--- INFORMATION SUPPLIED Enclosed Below ---

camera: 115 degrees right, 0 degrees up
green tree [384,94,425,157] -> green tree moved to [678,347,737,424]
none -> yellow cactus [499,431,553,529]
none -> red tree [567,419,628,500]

--- End of Enclosed INFORMATION SUPPLIED ---
--- INFORMATION SUPPLIED Enclosed Below ---

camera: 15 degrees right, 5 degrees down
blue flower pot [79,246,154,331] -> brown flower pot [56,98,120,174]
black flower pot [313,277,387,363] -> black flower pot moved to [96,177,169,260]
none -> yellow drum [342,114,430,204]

--- End of Enclosed INFORMATION SUPPLIED ---
--- INFORMATION SUPPLIED Enclosed Below ---

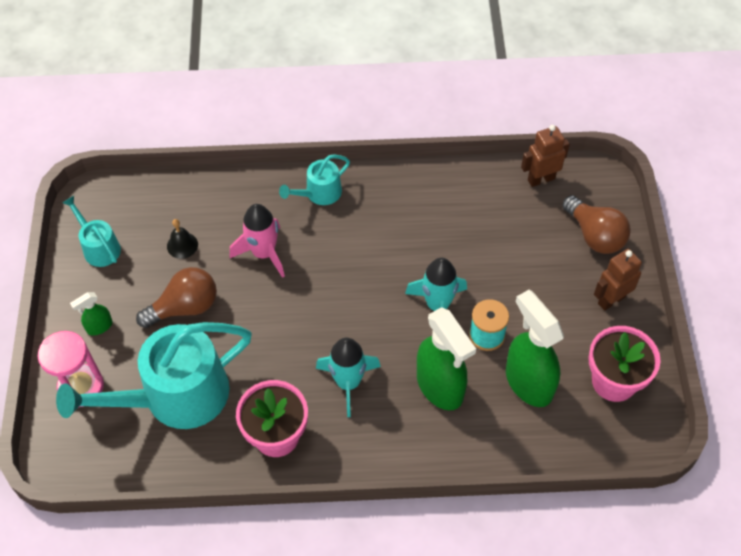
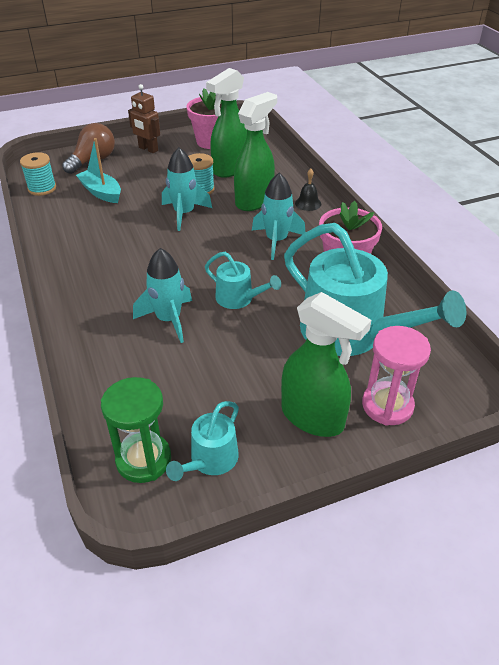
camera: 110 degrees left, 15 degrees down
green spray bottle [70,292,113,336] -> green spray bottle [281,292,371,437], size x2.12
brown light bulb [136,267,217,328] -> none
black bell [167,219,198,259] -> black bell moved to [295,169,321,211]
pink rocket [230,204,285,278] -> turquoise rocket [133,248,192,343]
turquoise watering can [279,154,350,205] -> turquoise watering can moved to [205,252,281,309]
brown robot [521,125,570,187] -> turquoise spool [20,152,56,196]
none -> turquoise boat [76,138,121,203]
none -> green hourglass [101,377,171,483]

--- End of Enclosed INFORMATION SUPPLIED ---

▶ _YOUR OBJECTIVE_
Every line in the records that holds the word "degrees" should be copied into the answer.

▶ _TASK RESULT_
camera: 115 degrees right, 0 degrees up
camera: 15 degrees right, 5 degrees down
camera: 110 degrees left, 15 degrees down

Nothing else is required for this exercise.